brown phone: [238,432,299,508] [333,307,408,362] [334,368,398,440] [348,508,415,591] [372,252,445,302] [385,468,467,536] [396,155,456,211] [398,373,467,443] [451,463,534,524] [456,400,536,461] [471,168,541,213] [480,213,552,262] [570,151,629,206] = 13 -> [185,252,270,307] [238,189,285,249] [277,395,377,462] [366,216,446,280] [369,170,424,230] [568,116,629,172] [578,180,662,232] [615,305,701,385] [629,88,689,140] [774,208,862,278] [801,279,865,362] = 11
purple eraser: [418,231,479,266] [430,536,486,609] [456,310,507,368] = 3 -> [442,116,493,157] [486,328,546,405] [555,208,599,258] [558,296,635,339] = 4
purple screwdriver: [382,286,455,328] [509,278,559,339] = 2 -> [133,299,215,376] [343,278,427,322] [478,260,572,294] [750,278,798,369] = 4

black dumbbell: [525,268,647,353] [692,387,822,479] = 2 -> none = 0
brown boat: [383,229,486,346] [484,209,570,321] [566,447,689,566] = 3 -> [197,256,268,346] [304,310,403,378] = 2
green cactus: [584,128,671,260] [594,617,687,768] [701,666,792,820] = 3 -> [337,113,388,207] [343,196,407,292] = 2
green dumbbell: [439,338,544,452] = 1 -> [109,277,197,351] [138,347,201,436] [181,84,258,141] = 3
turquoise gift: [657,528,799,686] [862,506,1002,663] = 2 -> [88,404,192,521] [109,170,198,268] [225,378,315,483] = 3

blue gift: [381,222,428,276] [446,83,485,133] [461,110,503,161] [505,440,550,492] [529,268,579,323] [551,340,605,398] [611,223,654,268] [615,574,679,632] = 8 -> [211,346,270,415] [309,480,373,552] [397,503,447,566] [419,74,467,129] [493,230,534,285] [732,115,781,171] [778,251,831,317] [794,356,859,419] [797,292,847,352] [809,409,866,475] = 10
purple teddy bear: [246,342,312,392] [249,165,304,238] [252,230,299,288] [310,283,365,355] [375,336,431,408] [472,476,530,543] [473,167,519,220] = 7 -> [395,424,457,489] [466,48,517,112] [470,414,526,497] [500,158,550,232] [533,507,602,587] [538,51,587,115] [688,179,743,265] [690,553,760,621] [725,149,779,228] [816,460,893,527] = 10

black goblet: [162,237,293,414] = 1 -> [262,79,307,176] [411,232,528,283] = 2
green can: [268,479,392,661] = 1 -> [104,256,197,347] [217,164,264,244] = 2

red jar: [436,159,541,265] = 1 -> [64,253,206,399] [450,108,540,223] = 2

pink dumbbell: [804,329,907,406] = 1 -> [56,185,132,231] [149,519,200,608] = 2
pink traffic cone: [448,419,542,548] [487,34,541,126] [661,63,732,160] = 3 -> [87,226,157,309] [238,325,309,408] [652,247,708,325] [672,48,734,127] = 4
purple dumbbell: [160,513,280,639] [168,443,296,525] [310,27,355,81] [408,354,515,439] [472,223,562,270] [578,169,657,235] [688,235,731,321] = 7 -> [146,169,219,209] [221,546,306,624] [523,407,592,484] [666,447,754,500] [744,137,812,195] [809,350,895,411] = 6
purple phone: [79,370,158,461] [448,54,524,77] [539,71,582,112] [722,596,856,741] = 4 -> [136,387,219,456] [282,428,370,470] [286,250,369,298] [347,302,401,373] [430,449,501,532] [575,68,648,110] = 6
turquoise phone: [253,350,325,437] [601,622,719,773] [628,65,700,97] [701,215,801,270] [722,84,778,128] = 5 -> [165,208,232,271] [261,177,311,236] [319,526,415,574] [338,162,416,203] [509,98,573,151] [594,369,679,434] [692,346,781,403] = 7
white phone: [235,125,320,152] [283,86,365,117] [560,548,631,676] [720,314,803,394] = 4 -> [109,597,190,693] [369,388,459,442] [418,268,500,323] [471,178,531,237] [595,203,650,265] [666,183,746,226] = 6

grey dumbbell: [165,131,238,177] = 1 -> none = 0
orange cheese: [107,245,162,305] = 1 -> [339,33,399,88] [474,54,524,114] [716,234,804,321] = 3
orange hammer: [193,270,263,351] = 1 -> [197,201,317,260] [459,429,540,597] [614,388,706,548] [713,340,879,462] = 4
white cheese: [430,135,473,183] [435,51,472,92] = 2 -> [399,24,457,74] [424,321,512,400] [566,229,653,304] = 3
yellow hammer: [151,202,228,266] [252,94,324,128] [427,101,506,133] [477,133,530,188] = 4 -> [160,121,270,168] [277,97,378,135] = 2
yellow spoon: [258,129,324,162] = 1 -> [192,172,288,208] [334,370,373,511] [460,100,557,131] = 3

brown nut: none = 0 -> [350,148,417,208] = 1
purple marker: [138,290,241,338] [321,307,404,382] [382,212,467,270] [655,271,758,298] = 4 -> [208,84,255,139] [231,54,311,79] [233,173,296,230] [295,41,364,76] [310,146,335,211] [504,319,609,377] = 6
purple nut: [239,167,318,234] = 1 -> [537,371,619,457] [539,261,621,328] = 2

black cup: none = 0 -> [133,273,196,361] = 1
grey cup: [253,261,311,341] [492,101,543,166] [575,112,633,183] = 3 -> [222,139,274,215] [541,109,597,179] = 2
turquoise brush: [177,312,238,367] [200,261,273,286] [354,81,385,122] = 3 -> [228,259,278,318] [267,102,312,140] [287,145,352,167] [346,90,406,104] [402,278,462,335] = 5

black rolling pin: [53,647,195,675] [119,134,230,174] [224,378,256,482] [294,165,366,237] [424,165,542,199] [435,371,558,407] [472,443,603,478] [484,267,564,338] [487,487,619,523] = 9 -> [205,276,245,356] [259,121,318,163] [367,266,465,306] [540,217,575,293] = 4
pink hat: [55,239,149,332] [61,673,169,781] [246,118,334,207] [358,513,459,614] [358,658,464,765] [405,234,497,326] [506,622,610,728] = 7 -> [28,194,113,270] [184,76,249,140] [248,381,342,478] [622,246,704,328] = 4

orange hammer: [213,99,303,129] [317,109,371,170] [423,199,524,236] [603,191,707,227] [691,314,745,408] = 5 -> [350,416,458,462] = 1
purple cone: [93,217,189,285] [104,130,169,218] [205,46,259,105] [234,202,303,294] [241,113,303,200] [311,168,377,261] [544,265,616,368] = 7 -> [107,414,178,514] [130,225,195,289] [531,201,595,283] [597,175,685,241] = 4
• • • • •
• _Job item_
Only the lines from the one with "purple nut: [239,167,318,234]" through the final line above should be repeated, each exactly as written.

• _Your response_
purple nut: [239,167,318,234] = 1 -> [537,371,619,457] [539,261,621,328] = 2

black cup: none = 0 -> [133,273,196,361] = 1
grey cup: [253,261,311,341] [492,101,543,166] [575,112,633,183] = 3 -> [222,139,274,215] [541,109,597,179] = 2
turquoise brush: [177,312,238,367] [200,261,273,286] [354,81,385,122] = 3 -> [228,259,278,318] [267,102,312,140] [287,145,352,167] [346,90,406,104] [402,278,462,335] = 5

black rolling pin: [53,647,195,675] [119,134,230,174] [224,378,256,482] [294,165,366,237] [424,165,542,199] [435,371,558,407] [472,443,603,478] [484,267,564,338] [487,487,619,523] = 9 -> [205,276,245,356] [259,121,318,163] [367,266,465,306] [540,217,575,293] = 4
pink hat: [55,239,149,332] [61,673,169,781] [246,118,334,207] [358,513,459,614] [358,658,464,765] [405,234,497,326] [506,622,610,728] = 7 -> [28,194,113,270] [184,76,249,140] [248,381,342,478] [622,246,704,328] = 4

orange hammer: [213,99,303,129] [317,109,371,170] [423,199,524,236] [603,191,707,227] [691,314,745,408] = 5 -> [350,416,458,462] = 1
purple cone: [93,217,189,285] [104,130,169,218] [205,46,259,105] [234,202,303,294] [241,113,303,200] [311,168,377,261] [544,265,616,368] = 7 -> [107,414,178,514] [130,225,195,289] [531,201,595,283] [597,175,685,241] = 4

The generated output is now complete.